EXERCISE AIM:
When you reach the line in the listing below that contains "(268, 331) = (410, 204): white", begin returning lines exactly as written, and stop after the line that contains "(74, 262) = (158, 231): white". Return no other lines.

DATA SUPPLIED:
⁂

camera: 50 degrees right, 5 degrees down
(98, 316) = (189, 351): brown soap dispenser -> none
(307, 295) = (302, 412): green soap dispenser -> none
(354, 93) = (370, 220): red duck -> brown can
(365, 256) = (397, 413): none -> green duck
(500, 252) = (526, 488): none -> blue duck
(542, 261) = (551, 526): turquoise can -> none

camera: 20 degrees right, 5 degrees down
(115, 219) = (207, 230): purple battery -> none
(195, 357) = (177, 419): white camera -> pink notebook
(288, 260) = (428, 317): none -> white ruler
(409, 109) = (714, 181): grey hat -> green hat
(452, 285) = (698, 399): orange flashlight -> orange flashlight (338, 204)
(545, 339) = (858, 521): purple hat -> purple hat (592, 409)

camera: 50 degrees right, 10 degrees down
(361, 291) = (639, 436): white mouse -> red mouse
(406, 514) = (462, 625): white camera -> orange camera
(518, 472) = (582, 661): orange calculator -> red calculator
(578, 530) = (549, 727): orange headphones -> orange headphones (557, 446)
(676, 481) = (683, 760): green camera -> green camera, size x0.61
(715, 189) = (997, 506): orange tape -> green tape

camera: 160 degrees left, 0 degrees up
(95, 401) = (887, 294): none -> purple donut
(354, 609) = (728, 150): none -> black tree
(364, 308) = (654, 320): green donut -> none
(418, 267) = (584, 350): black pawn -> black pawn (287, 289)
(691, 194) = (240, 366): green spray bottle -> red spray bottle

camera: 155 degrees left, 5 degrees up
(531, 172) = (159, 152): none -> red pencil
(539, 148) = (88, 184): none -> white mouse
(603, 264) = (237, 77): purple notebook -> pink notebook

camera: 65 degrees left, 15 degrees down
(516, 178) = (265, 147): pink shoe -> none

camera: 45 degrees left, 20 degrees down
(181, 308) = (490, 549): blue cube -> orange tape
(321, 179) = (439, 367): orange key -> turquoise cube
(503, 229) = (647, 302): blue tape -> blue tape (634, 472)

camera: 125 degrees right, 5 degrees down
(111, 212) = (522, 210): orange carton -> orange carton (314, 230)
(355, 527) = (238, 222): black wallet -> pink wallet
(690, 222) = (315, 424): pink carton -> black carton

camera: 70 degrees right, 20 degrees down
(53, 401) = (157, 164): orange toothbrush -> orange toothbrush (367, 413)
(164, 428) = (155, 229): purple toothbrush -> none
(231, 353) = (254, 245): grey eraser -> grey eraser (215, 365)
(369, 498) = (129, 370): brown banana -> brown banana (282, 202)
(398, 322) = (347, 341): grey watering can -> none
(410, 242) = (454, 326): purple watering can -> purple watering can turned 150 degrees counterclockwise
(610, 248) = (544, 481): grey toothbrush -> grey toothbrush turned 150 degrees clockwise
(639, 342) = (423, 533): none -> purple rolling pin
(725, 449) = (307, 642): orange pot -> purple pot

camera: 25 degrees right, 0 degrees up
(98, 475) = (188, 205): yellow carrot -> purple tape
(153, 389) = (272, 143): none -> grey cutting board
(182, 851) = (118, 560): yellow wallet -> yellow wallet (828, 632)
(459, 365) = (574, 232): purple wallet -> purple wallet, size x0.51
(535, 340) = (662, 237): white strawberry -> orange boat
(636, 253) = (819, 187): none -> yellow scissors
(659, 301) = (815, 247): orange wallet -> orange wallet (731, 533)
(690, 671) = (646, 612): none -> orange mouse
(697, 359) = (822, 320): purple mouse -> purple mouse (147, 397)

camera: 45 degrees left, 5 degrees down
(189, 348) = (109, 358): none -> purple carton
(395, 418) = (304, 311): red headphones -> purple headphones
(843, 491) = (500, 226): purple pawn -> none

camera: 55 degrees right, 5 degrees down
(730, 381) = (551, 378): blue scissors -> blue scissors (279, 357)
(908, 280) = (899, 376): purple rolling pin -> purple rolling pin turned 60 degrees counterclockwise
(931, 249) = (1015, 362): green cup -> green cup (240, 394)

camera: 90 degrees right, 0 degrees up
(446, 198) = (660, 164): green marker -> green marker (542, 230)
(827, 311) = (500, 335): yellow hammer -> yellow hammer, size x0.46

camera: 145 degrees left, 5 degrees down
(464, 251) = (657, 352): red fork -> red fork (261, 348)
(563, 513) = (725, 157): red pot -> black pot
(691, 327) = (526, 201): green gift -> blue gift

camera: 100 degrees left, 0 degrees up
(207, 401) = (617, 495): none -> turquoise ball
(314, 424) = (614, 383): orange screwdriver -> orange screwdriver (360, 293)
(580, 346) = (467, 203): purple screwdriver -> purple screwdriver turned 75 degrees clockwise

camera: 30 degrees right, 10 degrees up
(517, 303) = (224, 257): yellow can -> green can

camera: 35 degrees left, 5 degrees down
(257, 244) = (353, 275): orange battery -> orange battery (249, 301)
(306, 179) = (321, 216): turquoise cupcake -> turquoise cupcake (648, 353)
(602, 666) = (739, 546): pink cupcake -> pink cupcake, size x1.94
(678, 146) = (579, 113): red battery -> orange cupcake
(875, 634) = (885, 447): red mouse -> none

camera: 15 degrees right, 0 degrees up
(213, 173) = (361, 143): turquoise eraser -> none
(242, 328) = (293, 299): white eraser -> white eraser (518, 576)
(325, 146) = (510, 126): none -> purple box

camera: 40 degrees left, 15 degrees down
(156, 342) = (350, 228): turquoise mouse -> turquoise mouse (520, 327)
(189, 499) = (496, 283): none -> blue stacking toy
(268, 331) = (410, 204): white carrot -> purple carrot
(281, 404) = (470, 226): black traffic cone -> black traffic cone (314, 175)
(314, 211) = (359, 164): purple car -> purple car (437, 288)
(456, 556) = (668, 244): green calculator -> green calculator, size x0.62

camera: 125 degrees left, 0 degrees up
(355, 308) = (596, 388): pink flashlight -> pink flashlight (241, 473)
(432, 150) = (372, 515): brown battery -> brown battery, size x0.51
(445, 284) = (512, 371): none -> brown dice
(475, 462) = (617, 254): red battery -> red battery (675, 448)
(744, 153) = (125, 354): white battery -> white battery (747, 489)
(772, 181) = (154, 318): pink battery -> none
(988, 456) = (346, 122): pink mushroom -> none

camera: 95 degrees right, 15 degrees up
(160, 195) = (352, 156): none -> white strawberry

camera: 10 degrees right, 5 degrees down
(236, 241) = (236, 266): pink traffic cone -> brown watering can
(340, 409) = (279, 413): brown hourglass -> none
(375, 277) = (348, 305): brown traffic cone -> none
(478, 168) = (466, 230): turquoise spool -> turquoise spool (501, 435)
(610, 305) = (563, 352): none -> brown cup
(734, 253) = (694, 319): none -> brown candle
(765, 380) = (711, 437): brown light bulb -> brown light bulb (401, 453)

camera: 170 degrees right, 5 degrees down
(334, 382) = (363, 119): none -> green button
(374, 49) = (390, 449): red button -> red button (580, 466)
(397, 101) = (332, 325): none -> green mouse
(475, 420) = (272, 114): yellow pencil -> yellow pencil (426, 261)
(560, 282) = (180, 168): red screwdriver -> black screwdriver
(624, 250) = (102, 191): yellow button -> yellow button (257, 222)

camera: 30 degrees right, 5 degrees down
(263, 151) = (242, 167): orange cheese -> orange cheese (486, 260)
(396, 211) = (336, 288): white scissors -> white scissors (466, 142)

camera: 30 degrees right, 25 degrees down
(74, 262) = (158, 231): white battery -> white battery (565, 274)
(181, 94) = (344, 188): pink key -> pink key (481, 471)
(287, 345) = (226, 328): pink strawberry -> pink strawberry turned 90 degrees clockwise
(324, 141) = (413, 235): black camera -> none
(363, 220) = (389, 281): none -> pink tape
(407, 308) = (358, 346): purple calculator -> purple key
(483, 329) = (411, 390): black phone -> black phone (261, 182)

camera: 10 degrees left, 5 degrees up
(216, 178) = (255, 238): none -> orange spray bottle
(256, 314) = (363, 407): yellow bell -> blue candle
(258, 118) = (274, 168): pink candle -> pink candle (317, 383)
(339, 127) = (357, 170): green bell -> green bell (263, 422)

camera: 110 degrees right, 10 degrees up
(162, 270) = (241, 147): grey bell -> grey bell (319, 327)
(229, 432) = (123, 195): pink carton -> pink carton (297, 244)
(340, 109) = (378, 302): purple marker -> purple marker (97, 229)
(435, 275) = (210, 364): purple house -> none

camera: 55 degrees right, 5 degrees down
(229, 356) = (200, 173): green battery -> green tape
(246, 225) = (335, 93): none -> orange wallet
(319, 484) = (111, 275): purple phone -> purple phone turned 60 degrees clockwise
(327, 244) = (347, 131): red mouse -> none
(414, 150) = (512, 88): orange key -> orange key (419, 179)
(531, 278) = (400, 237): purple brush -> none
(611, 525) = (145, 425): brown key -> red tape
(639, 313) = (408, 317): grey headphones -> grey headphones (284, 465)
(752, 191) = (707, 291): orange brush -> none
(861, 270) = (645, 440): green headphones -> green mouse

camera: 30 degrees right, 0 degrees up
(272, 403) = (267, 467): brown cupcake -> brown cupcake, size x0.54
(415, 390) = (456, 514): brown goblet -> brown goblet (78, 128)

⁂

EXPECTED ANSWER:
(268, 331) = (410, 204): white carrot -> purple carrot
(281, 404) = (470, 226): black traffic cone -> black traffic cone (314, 175)
(314, 211) = (359, 164): purple car -> purple car (437, 288)
(456, 556) = (668, 244): green calculator -> green calculator, size x0.62

camera: 125 degrees left, 0 degrees up
(355, 308) = (596, 388): pink flashlight -> pink flashlight (241, 473)
(432, 150) = (372, 515): brown battery -> brown battery, size x0.51
(445, 284) = (512, 371): none -> brown dice
(475, 462) = (617, 254): red battery -> red battery (675, 448)
(744, 153) = (125, 354): white battery -> white battery (747, 489)
(772, 181) = (154, 318): pink battery -> none
(988, 456) = (346, 122): pink mushroom -> none

camera: 95 degrees right, 15 degrees up
(160, 195) = (352, 156): none -> white strawberry

camera: 10 degrees right, 5 degrees down
(236, 241) = (236, 266): pink traffic cone -> brown watering can
(340, 409) = (279, 413): brown hourglass -> none
(375, 277) = (348, 305): brown traffic cone -> none
(478, 168) = (466, 230): turquoise spool -> turquoise spool (501, 435)
(610, 305) = (563, 352): none -> brown cup
(734, 253) = (694, 319): none -> brown candle
(765, 380) = (711, 437): brown light bulb -> brown light bulb (401, 453)

camera: 170 degrees right, 5 degrees down
(334, 382) = (363, 119): none -> green button
(374, 49) = (390, 449): red button -> red button (580, 466)
(397, 101) = (332, 325): none -> green mouse
(475, 420) = (272, 114): yellow pencil -> yellow pencil (426, 261)
(560, 282) = (180, 168): red screwdriver -> black screwdriver
(624, 250) = (102, 191): yellow button -> yellow button (257, 222)

camera: 30 degrees right, 5 degrees down
(263, 151) = (242, 167): orange cheese -> orange cheese (486, 260)
(396, 211) = (336, 288): white scissors -> white scissors (466, 142)

camera: 30 degrees right, 25 degrees down
(74, 262) = (158, 231): white battery -> white battery (565, 274)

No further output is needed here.